**TO DO**
Going line by line through the material below, tally those that contain the word "cyan" and give the count by itself.

**INFORMATION SHOWN**
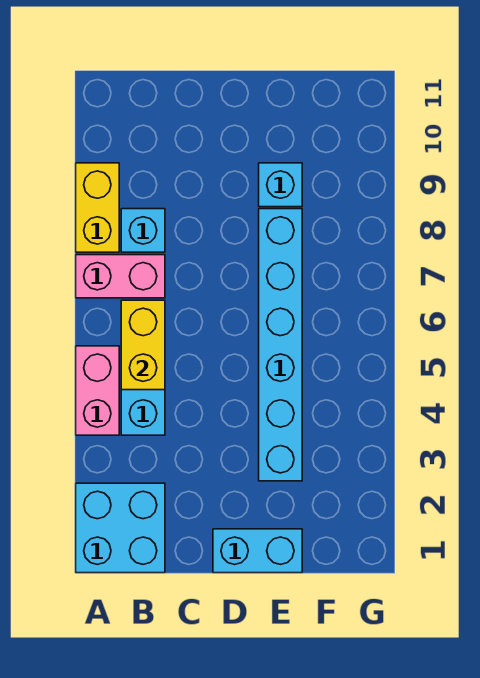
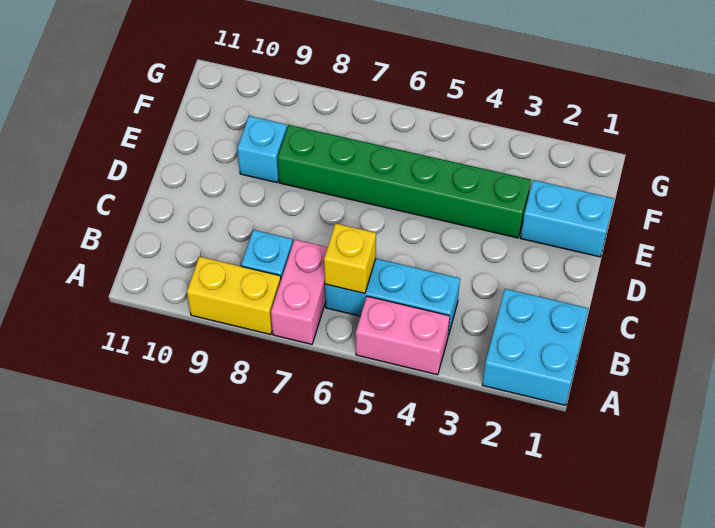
yellow brick B5:B6 level 2 -> yellow brick B6 level 2
cyan brick D1:E1 level 1 -> cyan brick E1:E2 level 1
cyan brick E3:E8 level 1 -> green brick E3:E8 level 1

**SOLUTION TO THE EXERCISE**
2